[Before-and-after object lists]
▬▬▬▬▬▬▬▬▬▬

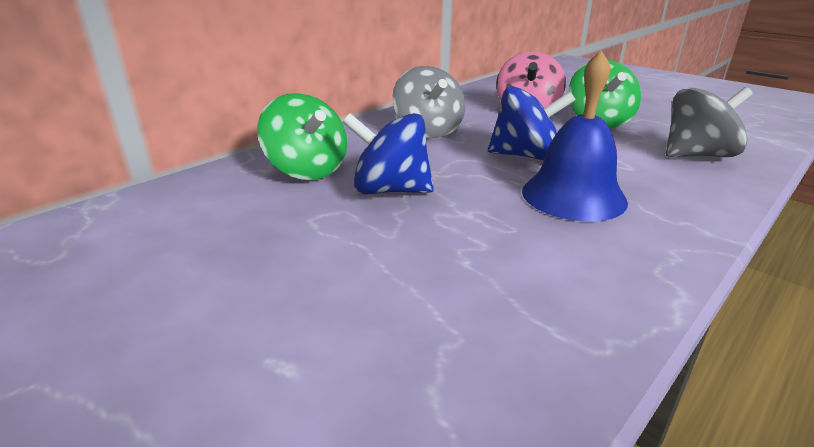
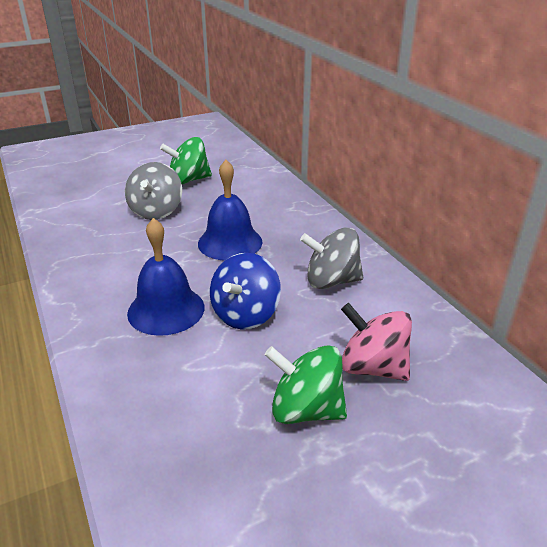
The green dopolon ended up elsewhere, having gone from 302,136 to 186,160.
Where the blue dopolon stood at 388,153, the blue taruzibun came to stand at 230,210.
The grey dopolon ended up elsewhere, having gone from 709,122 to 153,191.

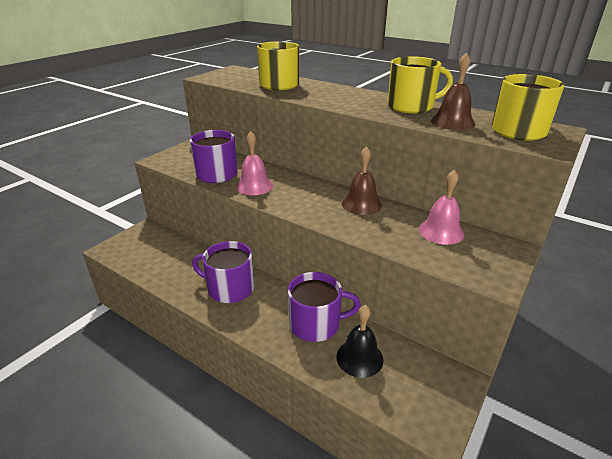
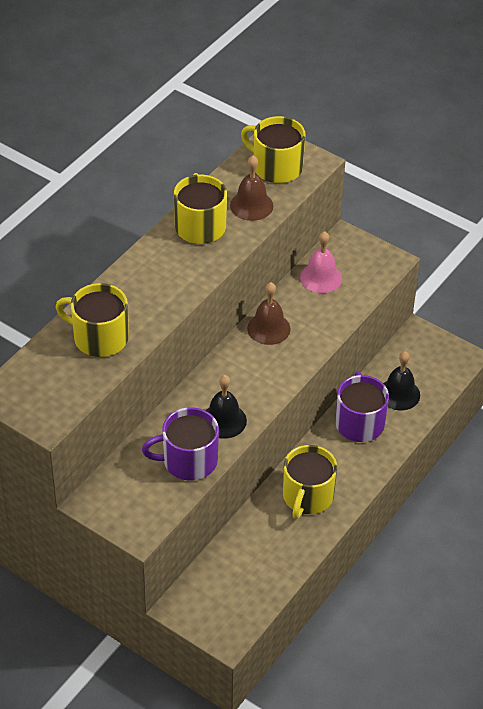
What was the purple bekivul at 223,272 turned into the yellow bekivul at 310,482.
What was the pink taruzibun at 254,163 turned into the black taruzibun at 226,407.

▬▬▬▬▬▬▬▬▬▬

* [What to work on] After removing each picture, print the entries above exactly as they were.

* [Task output]
The green dopolon ended up elsewhere, having gone from 302,136 to 186,160.
Where the blue dopolon stood at 388,153, the blue taruzibun came to stand at 230,210.
The grey dopolon ended up elsewhere, having gone from 709,122 to 153,191.

What was the purple bekivul at 223,272 turned into the yellow bekivul at 310,482.
What was the pink taruzibun at 254,163 turned into the black taruzibun at 226,407.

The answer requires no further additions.